What to do
Would you retype exactly the lines from the one holding "white spoon: 1 -> 4" through the last line of the listing, and only those, without pictures?

Material for this task
--------------------

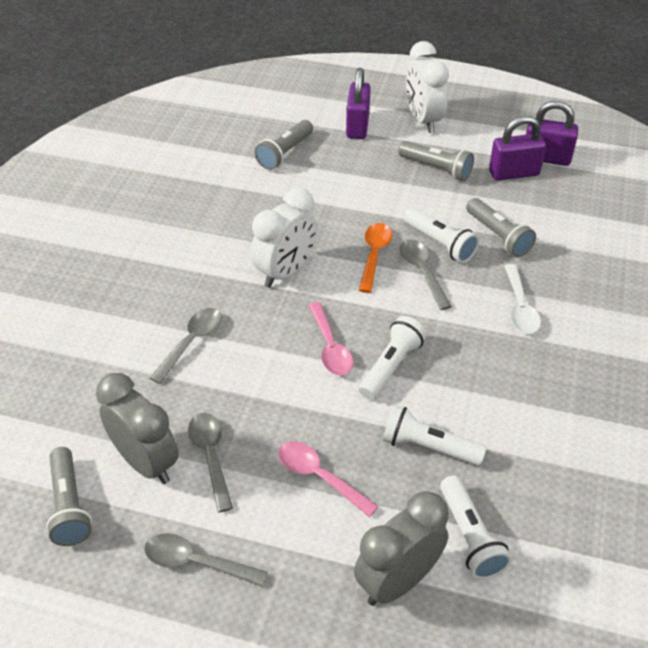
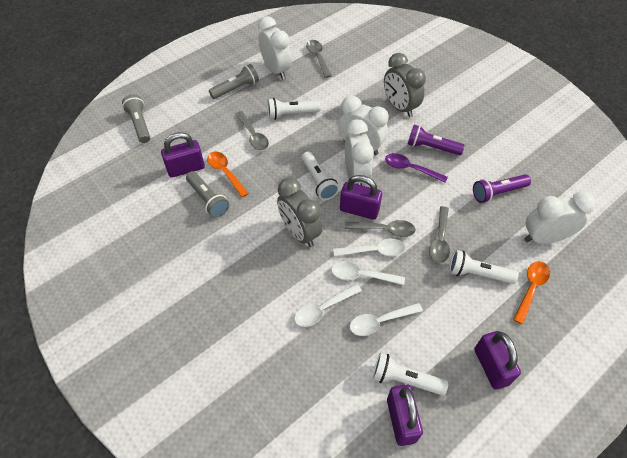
grey flashlight: 4 -> 3
orange spoon: 1 -> 2
pink spoon: 2 -> 0
purple flashlight: 0 -> 2
purple padlock: 3 -> 4
purple spoon: 0 -> 1
white clock: 2 -> 4
white spoon: 1 -> 4

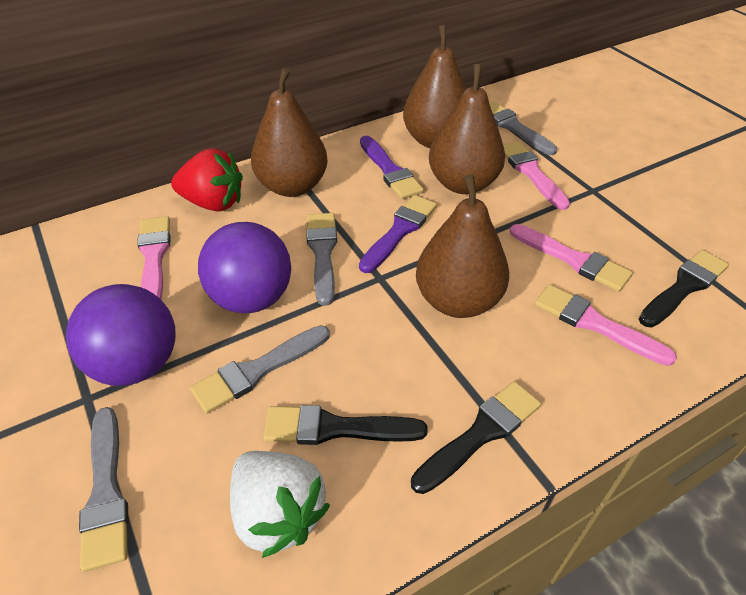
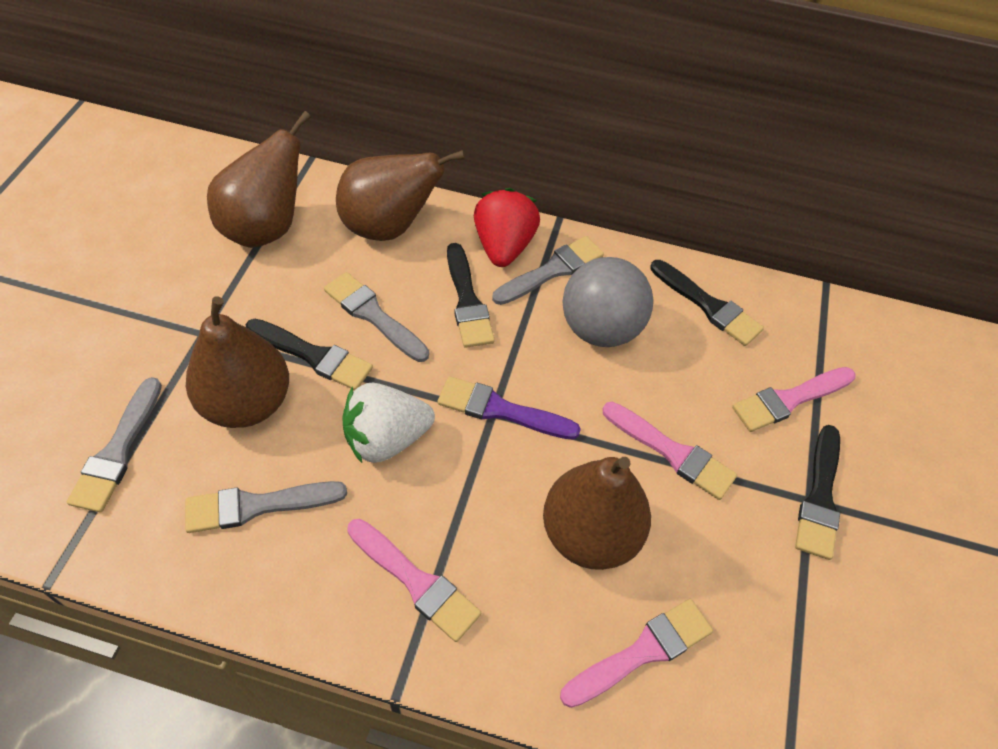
black brush: 3 -> 4
grey ball: 0 -> 1
purple ball: 2 -> 0
purple brush: 2 -> 1

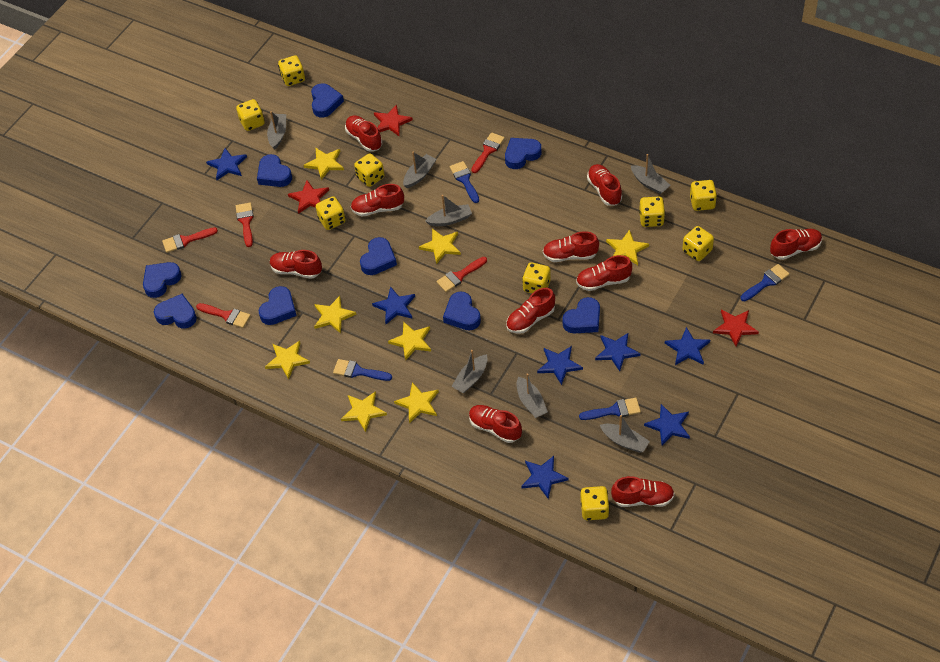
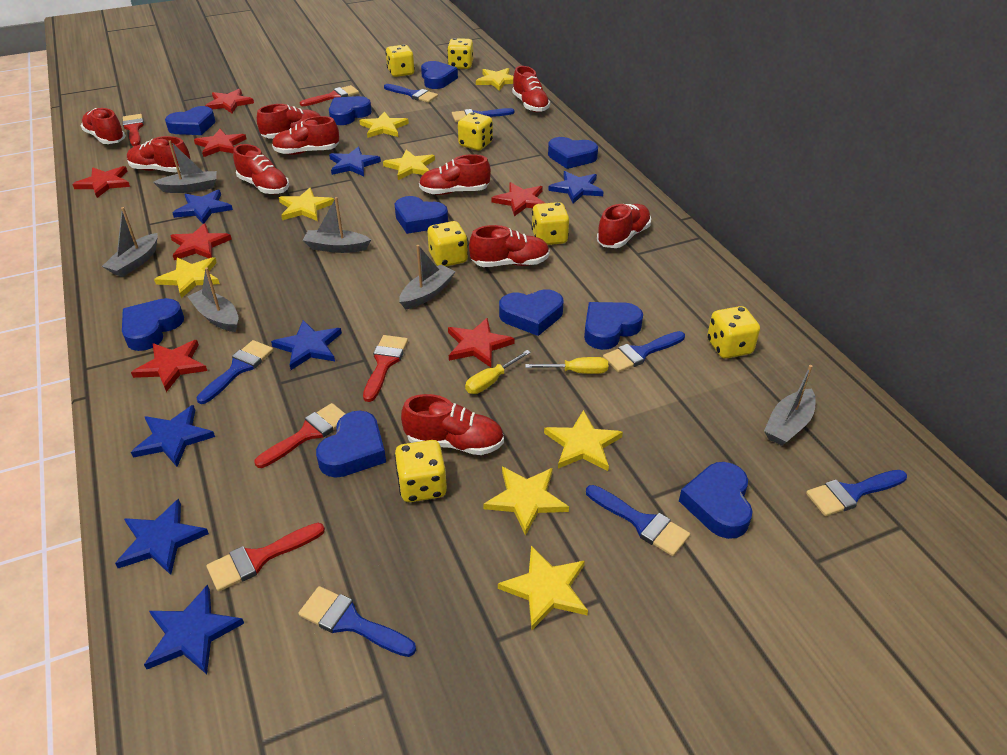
blue brush: 4 -> 7
blue heart: 9 -> 10
grey boat: 7 -> 6
red star: 3 -> 7
yellow dice: 9 -> 7
yellow screwdriver: 0 -> 2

--------------------

Answer for this exercise
white spoon: 1 -> 4

black brush: 3 -> 4
grey ball: 0 -> 1
purple ball: 2 -> 0
purple brush: 2 -> 1

blue brush: 4 -> 7
blue heart: 9 -> 10
grey boat: 7 -> 6
red star: 3 -> 7
yellow dice: 9 -> 7
yellow screwdriver: 0 -> 2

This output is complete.